(WORK REQUIRED): What is needed is an exact copy of the entries below, with every picture left out.

(Change listing data)
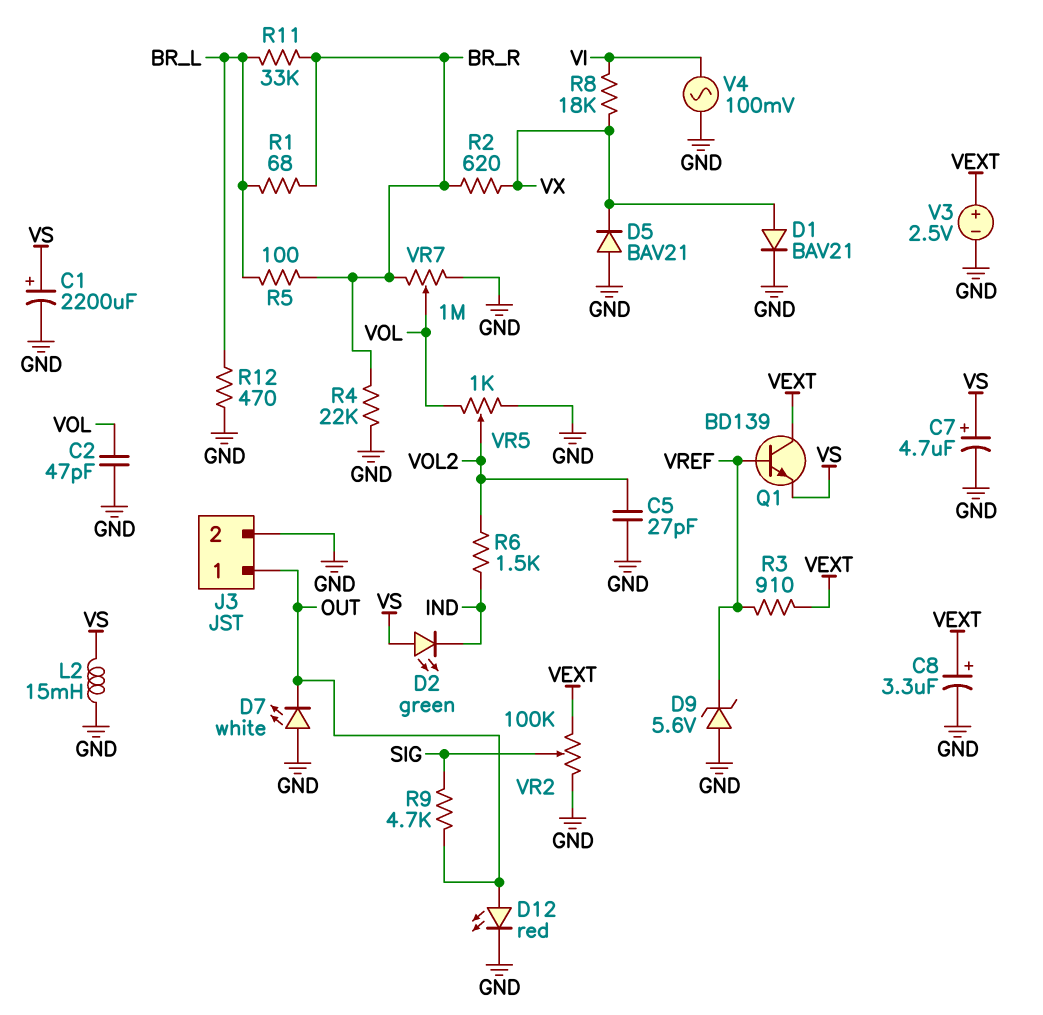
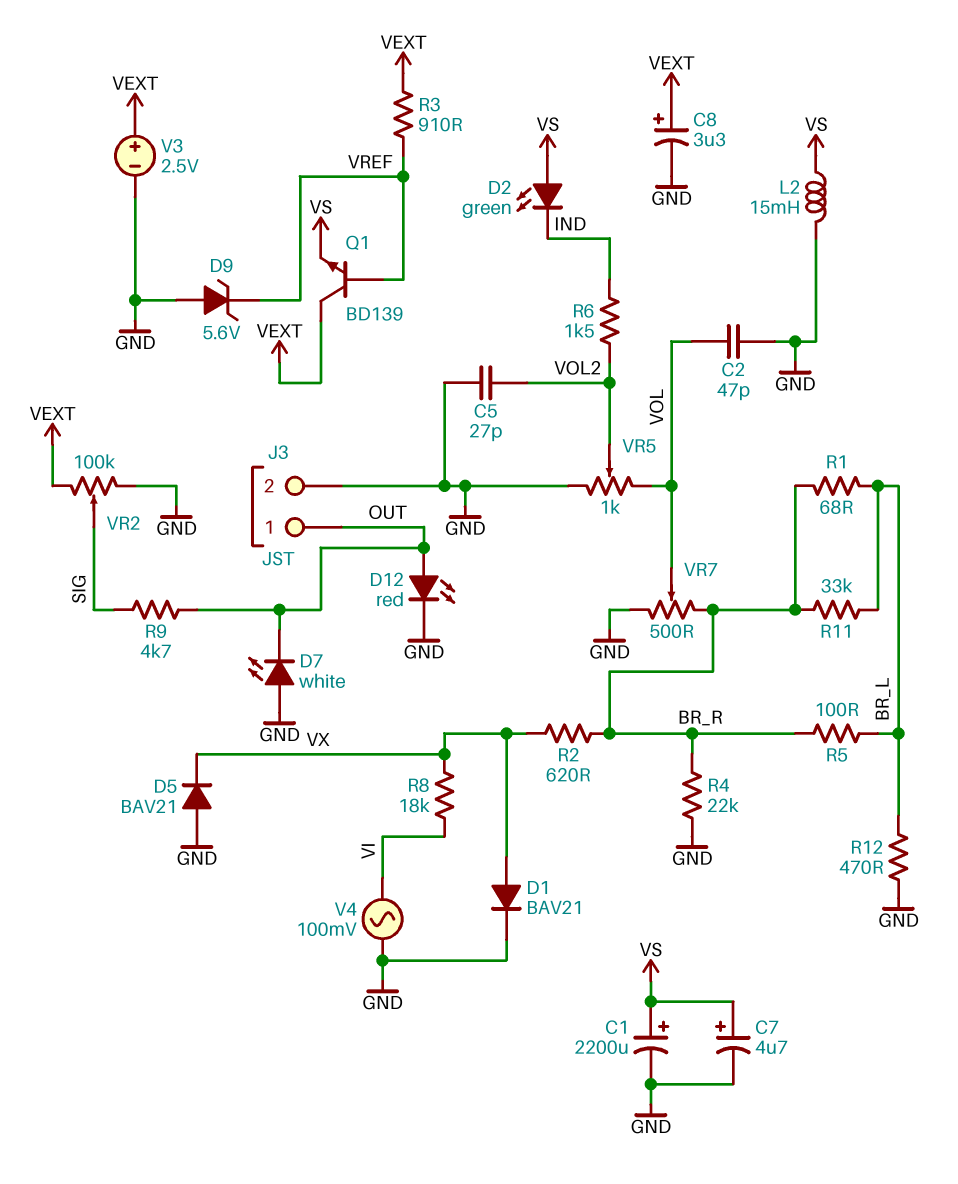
VR7: 1M (BR_R, GND, wiper VOL) -> 500 (BR_R, GND, wiper VOL)

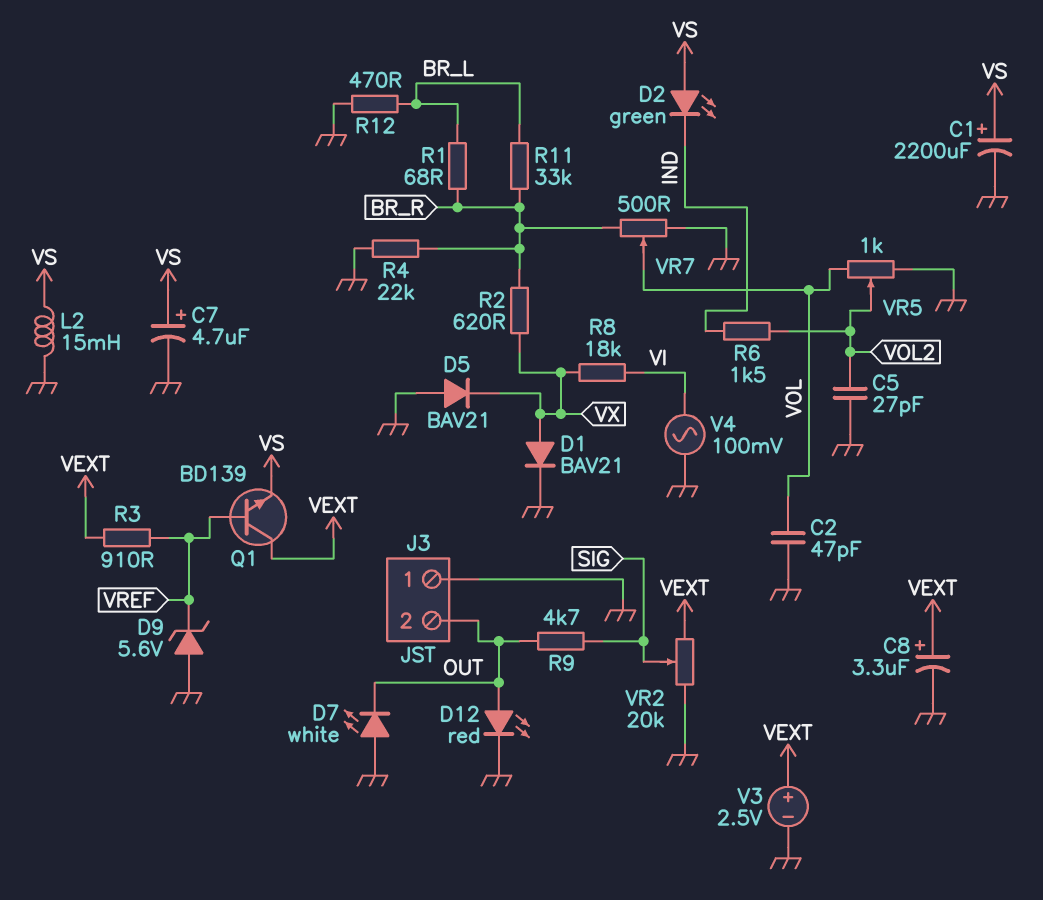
J3 pin 1: OUT -> GND
J3 pin 2: GND -> OUT
R5: 100 (BR_L, BR_R) -> none
VR2: 100k (GND, VEXT, wiper SIG) -> 20k (GND, VEXT, wiper SIG)

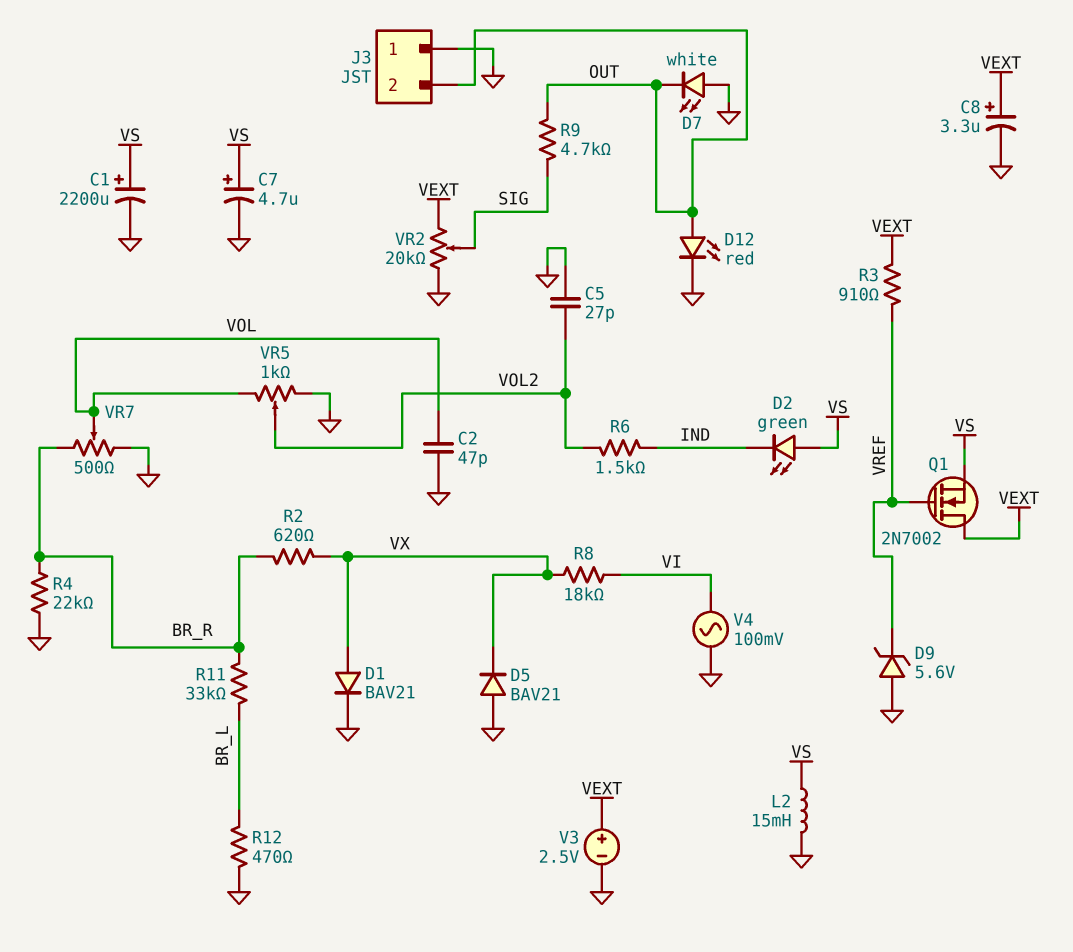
Q1: NPN BD139 (B VREF, C VEXT, E VS) -> NMOS 2N7002 (G VREF, D VEXT, S VS)
R1: 68 (BR_L, BR_R) -> none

(COMPLETED TASK):
VR7: 1M (BR_R, GND, wiper VOL) -> 500 (BR_R, GND, wiper VOL)

J3 pin 1: OUT -> GND
J3 pin 2: GND -> OUT
R5: 100 (BR_L, BR_R) -> none
VR2: 100k (GND, VEXT, wiper SIG) -> 20k (GND, VEXT, wiper SIG)

Q1: NPN BD139 (B VREF, C VEXT, E VS) -> NMOS 2N7002 (G VREF, D VEXT, S VS)
R1: 68 (BR_L, BR_R) -> none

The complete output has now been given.